WHAT IS NEEDED
Beginning with the line that has "The yellow headphones at (616, 361) appeared.", write out each line down to the end of the records below exactly, and include no pictures.

##### GIVEN DATA #####

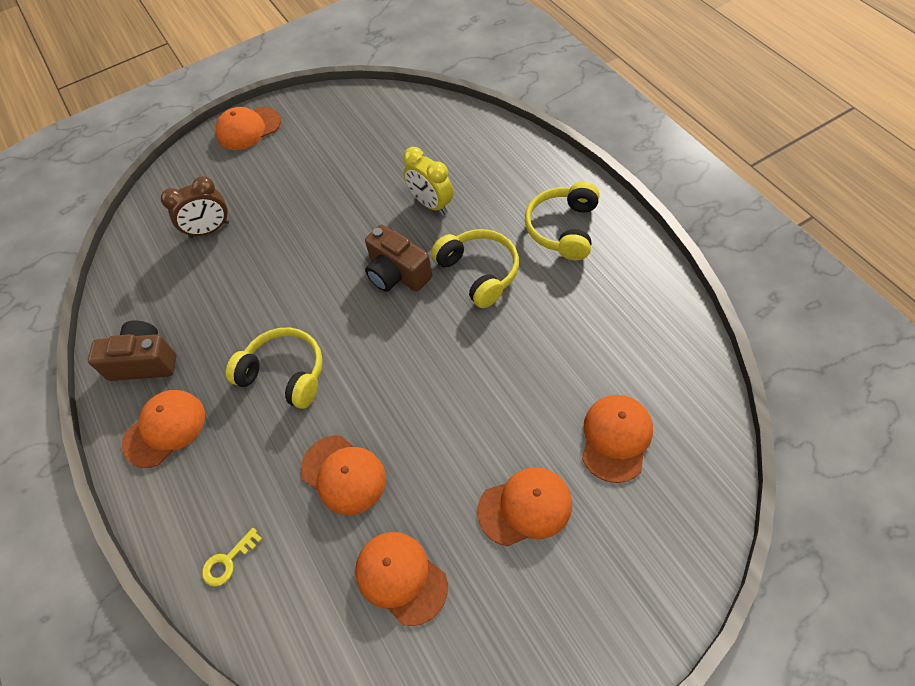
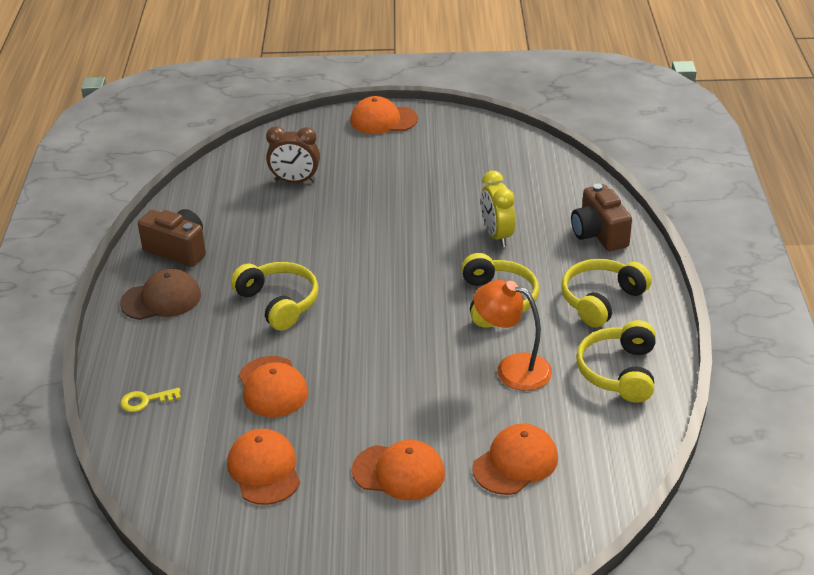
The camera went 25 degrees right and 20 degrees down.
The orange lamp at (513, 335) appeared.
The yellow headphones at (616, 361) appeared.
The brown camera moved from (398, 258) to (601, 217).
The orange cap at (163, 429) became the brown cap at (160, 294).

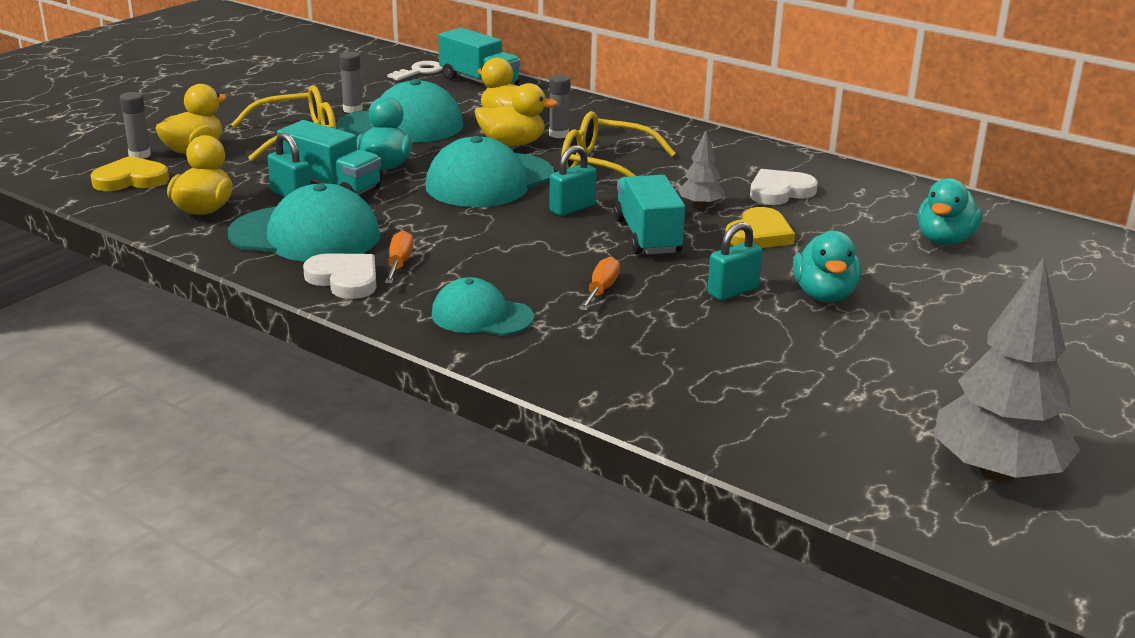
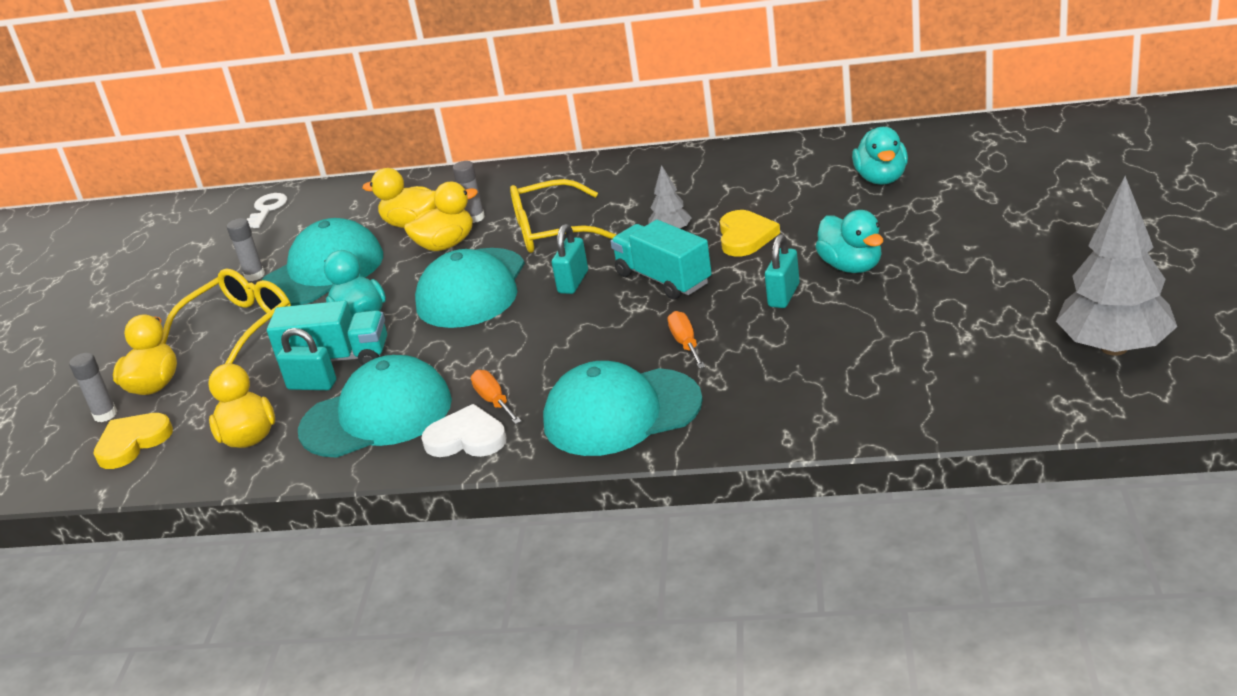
The camera went 25 degrees left and 5 degrees up.
The turquoise truck at (479, 59) disappeared.
The white heart at (784, 187) disappeared.
The turquoise cap at (483, 306) changed to 1.63 times the size.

#####

OUTPUT
The yellow headphones at (616, 361) appeared.
The brown camera moved from (398, 258) to (601, 217).
The orange cap at (163, 429) became the brown cap at (160, 294).

The camera went 25 degrees left and 5 degrees up.
The turquoise truck at (479, 59) disappeared.
The white heart at (784, 187) disappeared.
The turquoise cap at (483, 306) changed to 1.63 times the size.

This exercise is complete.